━━ Dataset content

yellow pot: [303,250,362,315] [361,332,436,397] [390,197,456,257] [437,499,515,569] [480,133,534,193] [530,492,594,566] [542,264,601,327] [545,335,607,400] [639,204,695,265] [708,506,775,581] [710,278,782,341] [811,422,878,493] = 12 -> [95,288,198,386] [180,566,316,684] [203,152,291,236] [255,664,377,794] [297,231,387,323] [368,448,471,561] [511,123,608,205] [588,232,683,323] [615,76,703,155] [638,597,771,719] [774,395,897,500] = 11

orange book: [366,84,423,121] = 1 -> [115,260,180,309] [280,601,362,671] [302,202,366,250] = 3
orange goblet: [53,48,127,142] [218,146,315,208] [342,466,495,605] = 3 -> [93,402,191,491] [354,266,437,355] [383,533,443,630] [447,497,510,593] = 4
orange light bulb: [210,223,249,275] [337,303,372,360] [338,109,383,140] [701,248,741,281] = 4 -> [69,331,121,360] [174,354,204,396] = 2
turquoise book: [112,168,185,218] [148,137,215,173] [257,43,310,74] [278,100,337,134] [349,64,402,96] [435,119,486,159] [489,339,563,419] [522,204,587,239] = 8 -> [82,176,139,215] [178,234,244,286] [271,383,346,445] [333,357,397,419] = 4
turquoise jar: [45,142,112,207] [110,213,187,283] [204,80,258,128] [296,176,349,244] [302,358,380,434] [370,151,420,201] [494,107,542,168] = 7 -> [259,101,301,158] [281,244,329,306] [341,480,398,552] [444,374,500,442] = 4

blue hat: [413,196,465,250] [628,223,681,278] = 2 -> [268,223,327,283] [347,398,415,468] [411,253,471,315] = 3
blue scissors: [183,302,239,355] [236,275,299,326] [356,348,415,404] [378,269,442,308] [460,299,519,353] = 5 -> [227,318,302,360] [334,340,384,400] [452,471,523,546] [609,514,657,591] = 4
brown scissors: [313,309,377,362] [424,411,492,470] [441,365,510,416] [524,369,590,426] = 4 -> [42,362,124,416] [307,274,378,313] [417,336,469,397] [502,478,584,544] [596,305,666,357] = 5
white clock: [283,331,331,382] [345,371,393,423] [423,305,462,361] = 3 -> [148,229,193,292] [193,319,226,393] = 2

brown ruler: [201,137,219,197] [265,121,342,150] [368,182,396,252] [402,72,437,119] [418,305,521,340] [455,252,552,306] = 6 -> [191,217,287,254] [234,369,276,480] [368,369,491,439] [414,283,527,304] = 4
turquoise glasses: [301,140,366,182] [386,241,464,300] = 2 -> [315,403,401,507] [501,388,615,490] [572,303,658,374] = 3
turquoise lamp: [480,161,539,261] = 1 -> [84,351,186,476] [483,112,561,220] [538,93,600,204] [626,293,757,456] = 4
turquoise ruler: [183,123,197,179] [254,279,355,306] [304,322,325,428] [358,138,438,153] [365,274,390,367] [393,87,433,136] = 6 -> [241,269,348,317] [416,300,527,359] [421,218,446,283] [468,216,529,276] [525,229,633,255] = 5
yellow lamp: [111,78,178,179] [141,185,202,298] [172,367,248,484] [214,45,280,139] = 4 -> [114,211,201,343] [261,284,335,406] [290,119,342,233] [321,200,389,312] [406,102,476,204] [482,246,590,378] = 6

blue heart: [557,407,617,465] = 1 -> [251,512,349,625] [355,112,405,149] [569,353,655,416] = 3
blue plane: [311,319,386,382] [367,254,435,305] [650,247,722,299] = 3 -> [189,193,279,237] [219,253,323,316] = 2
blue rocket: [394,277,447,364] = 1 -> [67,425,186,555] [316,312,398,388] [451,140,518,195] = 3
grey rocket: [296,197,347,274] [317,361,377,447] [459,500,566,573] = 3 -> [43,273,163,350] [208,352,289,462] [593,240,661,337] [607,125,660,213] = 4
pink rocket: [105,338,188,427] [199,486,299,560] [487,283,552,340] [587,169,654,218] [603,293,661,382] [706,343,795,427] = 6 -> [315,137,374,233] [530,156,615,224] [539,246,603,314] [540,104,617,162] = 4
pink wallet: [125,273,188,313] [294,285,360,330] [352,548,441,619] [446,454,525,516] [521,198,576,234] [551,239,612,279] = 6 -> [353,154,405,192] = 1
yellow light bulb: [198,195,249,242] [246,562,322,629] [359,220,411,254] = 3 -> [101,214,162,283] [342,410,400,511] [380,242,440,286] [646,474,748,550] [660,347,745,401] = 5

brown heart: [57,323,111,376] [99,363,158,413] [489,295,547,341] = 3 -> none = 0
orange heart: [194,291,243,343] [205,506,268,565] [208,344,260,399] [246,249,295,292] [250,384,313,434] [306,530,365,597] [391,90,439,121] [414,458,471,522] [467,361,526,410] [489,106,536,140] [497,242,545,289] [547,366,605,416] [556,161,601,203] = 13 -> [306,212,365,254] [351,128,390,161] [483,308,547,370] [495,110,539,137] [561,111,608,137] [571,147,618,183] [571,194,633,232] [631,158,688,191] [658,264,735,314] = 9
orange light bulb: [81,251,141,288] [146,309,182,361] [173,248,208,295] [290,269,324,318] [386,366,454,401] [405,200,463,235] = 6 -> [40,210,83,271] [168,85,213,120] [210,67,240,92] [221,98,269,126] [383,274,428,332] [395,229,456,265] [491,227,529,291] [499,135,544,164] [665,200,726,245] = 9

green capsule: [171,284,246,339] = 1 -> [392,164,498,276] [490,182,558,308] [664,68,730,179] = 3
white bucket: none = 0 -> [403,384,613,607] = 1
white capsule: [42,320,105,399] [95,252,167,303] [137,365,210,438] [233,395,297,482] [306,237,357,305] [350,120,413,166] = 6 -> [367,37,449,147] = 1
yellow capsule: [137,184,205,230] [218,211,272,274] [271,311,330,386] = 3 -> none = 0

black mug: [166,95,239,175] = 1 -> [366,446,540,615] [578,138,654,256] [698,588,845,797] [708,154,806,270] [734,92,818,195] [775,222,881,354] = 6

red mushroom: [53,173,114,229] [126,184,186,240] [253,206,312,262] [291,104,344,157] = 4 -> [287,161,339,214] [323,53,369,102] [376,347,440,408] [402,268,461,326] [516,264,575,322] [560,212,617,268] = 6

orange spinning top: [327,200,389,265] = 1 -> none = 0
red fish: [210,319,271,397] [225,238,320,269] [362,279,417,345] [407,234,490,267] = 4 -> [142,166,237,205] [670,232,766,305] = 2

━━━━

> [Exercise]
Repeat the whole listing, keeping every word exact.

> [Answer to this exercise]
yellow pot: [303,250,362,315] [361,332,436,397] [390,197,456,257] [437,499,515,569] [480,133,534,193] [530,492,594,566] [542,264,601,327] [545,335,607,400] [639,204,695,265] [708,506,775,581] [710,278,782,341] [811,422,878,493] = 12 -> [95,288,198,386] [180,566,316,684] [203,152,291,236] [255,664,377,794] [297,231,387,323] [368,448,471,561] [511,123,608,205] [588,232,683,323] [615,76,703,155] [638,597,771,719] [774,395,897,500] = 11

orange book: [366,84,423,121] = 1 -> [115,260,180,309] [280,601,362,671] [302,202,366,250] = 3
orange goblet: [53,48,127,142] [218,146,315,208] [342,466,495,605] = 3 -> [93,402,191,491] [354,266,437,355] [383,533,443,630] [447,497,510,593] = 4
orange light bulb: [210,223,249,275] [337,303,372,360] [338,109,383,140] [701,248,741,281] = 4 -> [69,331,121,360] [174,354,204,396] = 2
turquoise book: [112,168,185,218] [148,137,215,173] [257,43,310,74] [278,100,337,134] [349,64,402,96] [435,119,486,159] [489,339,563,419] [522,204,587,239] = 8 -> [82,176,139,215] [178,234,244,286] [271,383,346,445] [333,357,397,419] = 4
turquoise jar: [45,142,112,207] [110,213,187,283] [204,80,258,128] [296,176,349,244] [302,358,380,434] [370,151,420,201] [494,107,542,168] = 7 -> [259,101,301,158] [281,244,329,306] [341,480,398,552] [444,374,500,442] = 4

blue hat: [413,196,465,250] [628,223,681,278] = 2 -> [268,223,327,283] [347,398,415,468] [411,253,471,315] = 3
blue scissors: [183,302,239,355] [236,275,299,326] [356,348,415,404] [378,269,442,308] [460,299,519,353] = 5 -> [227,318,302,360] [334,340,384,400] [452,471,523,546] [609,514,657,591] = 4
brown scissors: [313,309,377,362] [424,411,492,470] [441,365,510,416] [524,369,590,426] = 4 -> [42,362,124,416] [307,274,378,313] [417,336,469,397] [502,478,584,544] [596,305,666,357] = 5
white clock: [283,331,331,382] [345,371,393,423] [423,305,462,361] = 3 -> [148,229,193,292] [193,319,226,393] = 2

brown ruler: [201,137,219,197] [265,121,342,150] [368,182,396,252] [402,72,437,119] [418,305,521,340] [455,252,552,306] = 6 -> [191,217,287,254] [234,369,276,480] [368,369,491,439] [414,283,527,304] = 4
turquoise glasses: [301,140,366,182] [386,241,464,300] = 2 -> [315,403,401,507] [501,388,615,490] [572,303,658,374] = 3
turquoise lamp: [480,161,539,261] = 1 -> [84,351,186,476] [483,112,561,220] [538,93,600,204] [626,293,757,456] = 4
turquoise ruler: [183,123,197,179] [254,279,355,306] [304,322,325,428] [358,138,438,153] [365,274,390,367] [393,87,433,136] = 6 -> [241,269,348,317] [416,300,527,359] [421,218,446,283] [468,216,529,276] [525,229,633,255] = 5
yellow lamp: [111,78,178,179] [141,185,202,298] [172,367,248,484] [214,45,280,139] = 4 -> [114,211,201,343] [261,284,335,406] [290,119,342,233] [321,200,389,312] [406,102,476,204] [482,246,590,378] = 6

blue heart: [557,407,617,465] = 1 -> [251,512,349,625] [355,112,405,149] [569,353,655,416] = 3
blue plane: [311,319,386,382] [367,254,435,305] [650,247,722,299] = 3 -> [189,193,279,237] [219,253,323,316] = 2
blue rocket: [394,277,447,364] = 1 -> [67,425,186,555] [316,312,398,388] [451,140,518,195] = 3
grey rocket: [296,197,347,274] [317,361,377,447] [459,500,566,573] = 3 -> [43,273,163,350] [208,352,289,462] [593,240,661,337] [607,125,660,213] = 4
pink rocket: [105,338,188,427] [199,486,299,560] [487,283,552,340] [587,169,654,218] [603,293,661,382] [706,343,795,427] = 6 -> [315,137,374,233] [530,156,615,224] [539,246,603,314] [540,104,617,162] = 4
pink wallet: [125,273,188,313] [294,285,360,330] [352,548,441,619] [446,454,525,516] [521,198,576,234] [551,239,612,279] = 6 -> [353,154,405,192] = 1
yellow light bulb: [198,195,249,242] [246,562,322,629] [359,220,411,254] = 3 -> [101,214,162,283] [342,410,400,511] [380,242,440,286] [646,474,748,550] [660,347,745,401] = 5

brown heart: [57,323,111,376] [99,363,158,413] [489,295,547,341] = 3 -> none = 0
orange heart: [194,291,243,343] [205,506,268,565] [208,344,260,399] [246,249,295,292] [250,384,313,434] [306,530,365,597] [391,90,439,121] [414,458,471,522] [467,361,526,410] [489,106,536,140] [497,242,545,289] [547,366,605,416] [556,161,601,203] = 13 -> [306,212,365,254] [351,128,390,161] [483,308,547,370] [495,110,539,137] [561,111,608,137] [571,147,618,183] [571,194,633,232] [631,158,688,191] [658,264,735,314] = 9
orange light bulb: [81,251,141,288] [146,309,182,361] [173,248,208,295] [290,269,324,318] [386,366,454,401] [405,200,463,235] = 6 -> [40,210,83,271] [168,85,213,120] [210,67,240,92] [221,98,269,126] [383,274,428,332] [395,229,456,265] [491,227,529,291] [499,135,544,164] [665,200,726,245] = 9

green capsule: [171,284,246,339] = 1 -> [392,164,498,276] [490,182,558,308] [664,68,730,179] = 3
white bucket: none = 0 -> [403,384,613,607] = 1
white capsule: [42,320,105,399] [95,252,167,303] [137,365,210,438] [233,395,297,482] [306,237,357,305] [350,120,413,166] = 6 -> [367,37,449,147] = 1
yellow capsule: [137,184,205,230] [218,211,272,274] [271,311,330,386] = 3 -> none = 0

black mug: [166,95,239,175] = 1 -> [366,446,540,615] [578,138,654,256] [698,588,845,797] [708,154,806,270] [734,92,818,195] [775,222,881,354] = 6

red mushroom: [53,173,114,229] [126,184,186,240] [253,206,312,262] [291,104,344,157] = 4 -> [287,161,339,214] [323,53,369,102] [376,347,440,408] [402,268,461,326] [516,264,575,322] [560,212,617,268] = 6

orange spinning top: [327,200,389,265] = 1 -> none = 0
red fish: [210,319,271,397] [225,238,320,269] [362,279,417,345] [407,234,490,267] = 4 -> [142,166,237,205] [670,232,766,305] = 2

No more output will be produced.